▸ **Task directions**:
The response must restate all of the data word for word.

▸ **Source data**:
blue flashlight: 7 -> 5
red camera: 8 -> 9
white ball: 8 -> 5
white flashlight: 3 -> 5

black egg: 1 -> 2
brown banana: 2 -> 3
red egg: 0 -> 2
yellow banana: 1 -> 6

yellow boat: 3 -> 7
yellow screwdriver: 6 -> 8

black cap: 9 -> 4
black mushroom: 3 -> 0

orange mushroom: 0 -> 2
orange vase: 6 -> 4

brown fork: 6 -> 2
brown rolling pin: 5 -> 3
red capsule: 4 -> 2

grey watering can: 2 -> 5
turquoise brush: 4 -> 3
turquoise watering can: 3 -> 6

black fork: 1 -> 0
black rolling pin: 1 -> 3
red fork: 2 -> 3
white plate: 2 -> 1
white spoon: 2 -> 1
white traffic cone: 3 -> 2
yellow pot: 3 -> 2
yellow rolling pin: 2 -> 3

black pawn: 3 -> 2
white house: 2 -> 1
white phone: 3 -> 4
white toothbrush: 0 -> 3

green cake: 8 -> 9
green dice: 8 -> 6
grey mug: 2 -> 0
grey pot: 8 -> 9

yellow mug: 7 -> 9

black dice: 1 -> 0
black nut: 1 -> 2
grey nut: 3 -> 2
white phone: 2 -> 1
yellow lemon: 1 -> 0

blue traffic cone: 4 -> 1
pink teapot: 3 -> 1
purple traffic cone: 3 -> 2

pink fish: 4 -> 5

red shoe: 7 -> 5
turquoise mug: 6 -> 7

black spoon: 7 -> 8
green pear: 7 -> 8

▸ **Exercise solution**:
blue flashlight: 7 -> 5
red camera: 8 -> 9
white ball: 8 -> 5
white flashlight: 3 -> 5

black egg: 1 -> 2
brown banana: 2 -> 3
red egg: 0 -> 2
yellow banana: 1 -> 6

yellow boat: 3 -> 7
yellow screwdriver: 6 -> 8

black cap: 9 -> 4
black mushroom: 3 -> 0

orange mushroom: 0 -> 2
orange vase: 6 -> 4

brown fork: 6 -> 2
brown rolling pin: 5 -> 3
red capsule: 4 -> 2

grey watering can: 2 -> 5
turquoise brush: 4 -> 3
turquoise watering can: 3 -> 6

black fork: 1 -> 0
black rolling pin: 1 -> 3
red fork: 2 -> 3
white plate: 2 -> 1
white spoon: 2 -> 1
white traffic cone: 3 -> 2
yellow pot: 3 -> 2
yellow rolling pin: 2 -> 3

black pawn: 3 -> 2
white house: 2 -> 1
white phone: 3 -> 4
white toothbrush: 0 -> 3

green cake: 8 -> 9
green dice: 8 -> 6
grey mug: 2 -> 0
grey pot: 8 -> 9

yellow mug: 7 -> 9

black dice: 1 -> 0
black nut: 1 -> 2
grey nut: 3 -> 2
white phone: 2 -> 1
yellow lemon: 1 -> 0

blue traffic cone: 4 -> 1
pink teapot: 3 -> 1
purple traffic cone: 3 -> 2

pink fish: 4 -> 5

red shoe: 7 -> 5
turquoise mug: 6 -> 7

black spoon: 7 -> 8
green pear: 7 -> 8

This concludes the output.